(Object tracking records)
■ ■ ■ ■

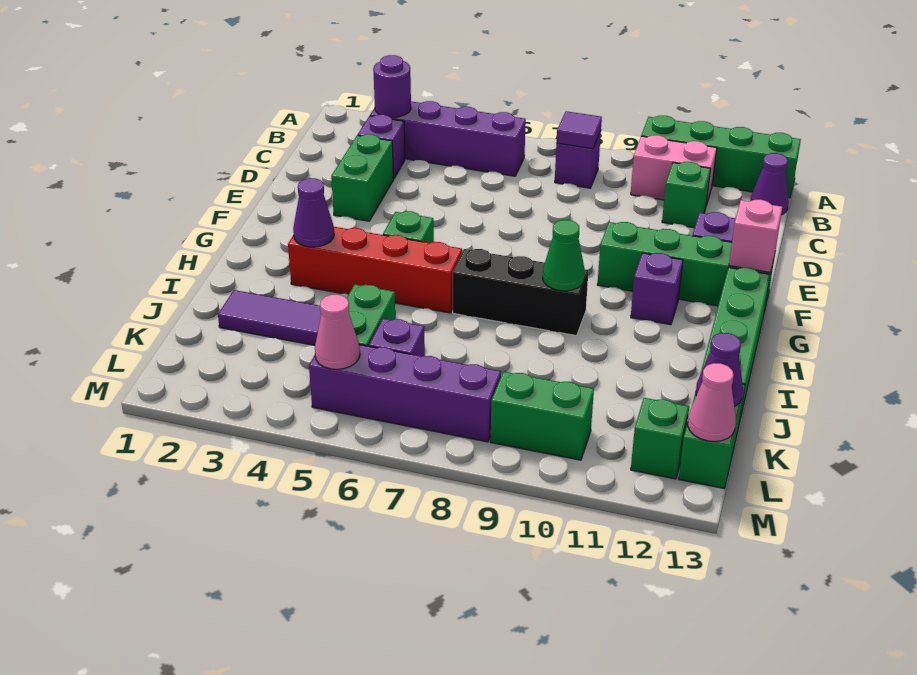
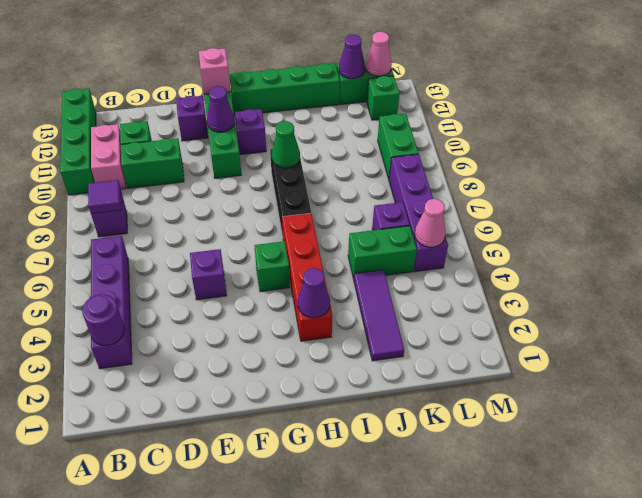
purple cone B13 level 1 -> purple cone F11 level 2
purple brick C3 level 1 -> purple brick E5 level 1
green brick D3:E3 level 1 -> green brick C10:D10 level 1

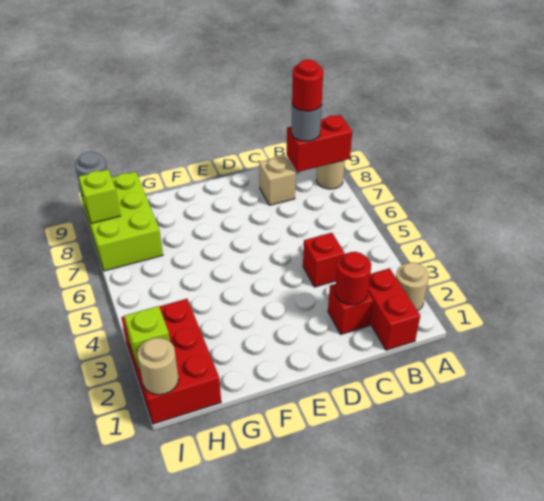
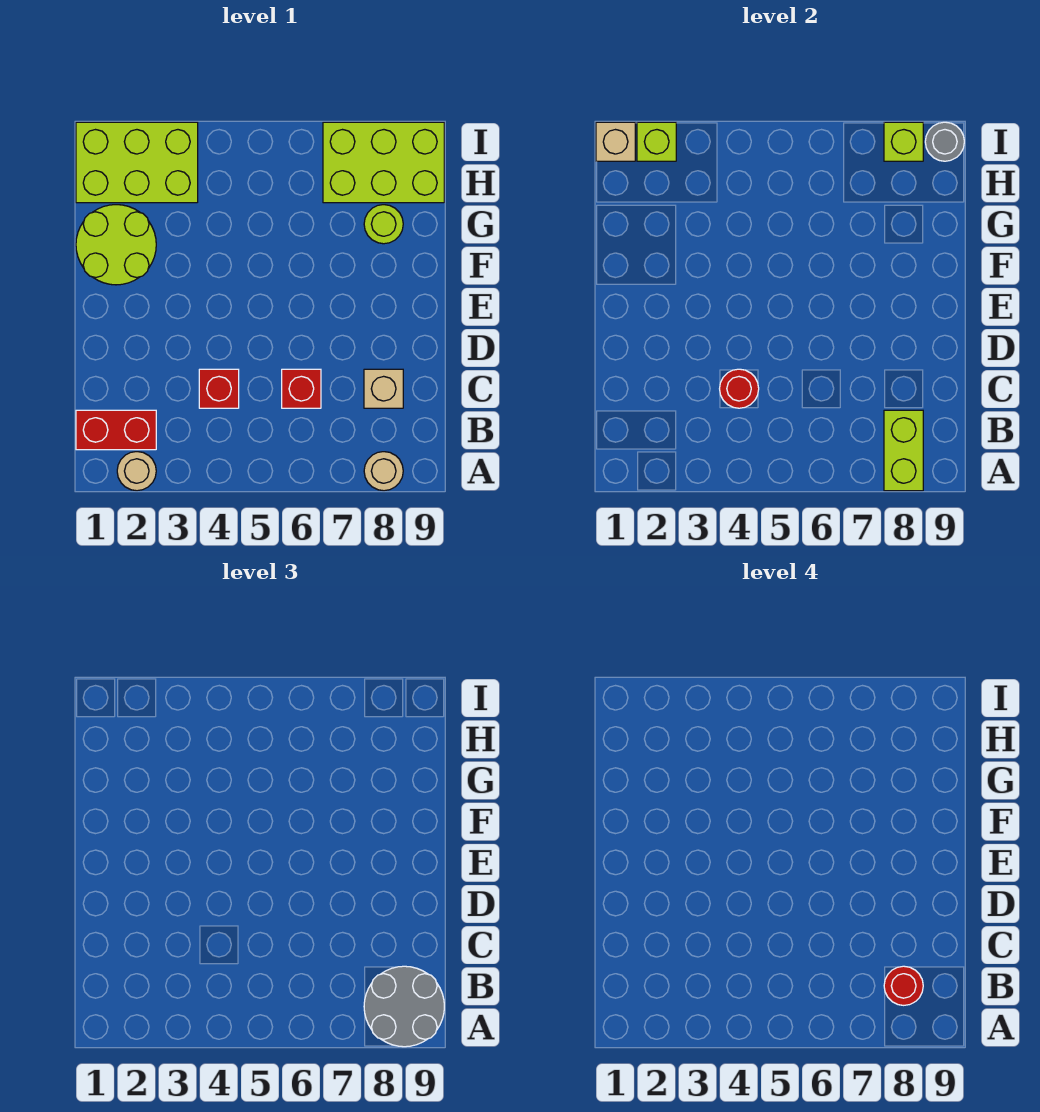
red brick A8:B8 level 2 -> lime brick A8:B8 level 2
grey round brick B8 level 3 -> grey round brick A8:B9 level 3
red brick C2 level 1 -> red brick C6 level 1
red round brick C2 level 2 -> red round brick C4 level 2
none -> lime round brick F1:G2 level 1
none -> lime round brick G8 level 1
red brick H1:I3 level 1 -> lime brick H1:I3 level 1
tan round brick I1 level 2 -> tan brick I1 level 2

■ ■ ■ ■

**WHAT NEEDS TO BE DONE**: Retype each line above exactly. Leave the images out.

**SOLUTION FOR THIS EXERCISE**:
purple cone B13 level 1 -> purple cone F11 level 2
purple brick C3 level 1 -> purple brick E5 level 1
green brick D3:E3 level 1 -> green brick C10:D10 level 1

red brick A8:B8 level 2 -> lime brick A8:B8 level 2
grey round brick B8 level 3 -> grey round brick A8:B9 level 3
red brick C2 level 1 -> red brick C6 level 1
red round brick C2 level 2 -> red round brick C4 level 2
none -> lime round brick F1:G2 level 1
none -> lime round brick G8 level 1
red brick H1:I3 level 1 -> lime brick H1:I3 level 1
tan round brick I1 level 2 -> tan brick I1 level 2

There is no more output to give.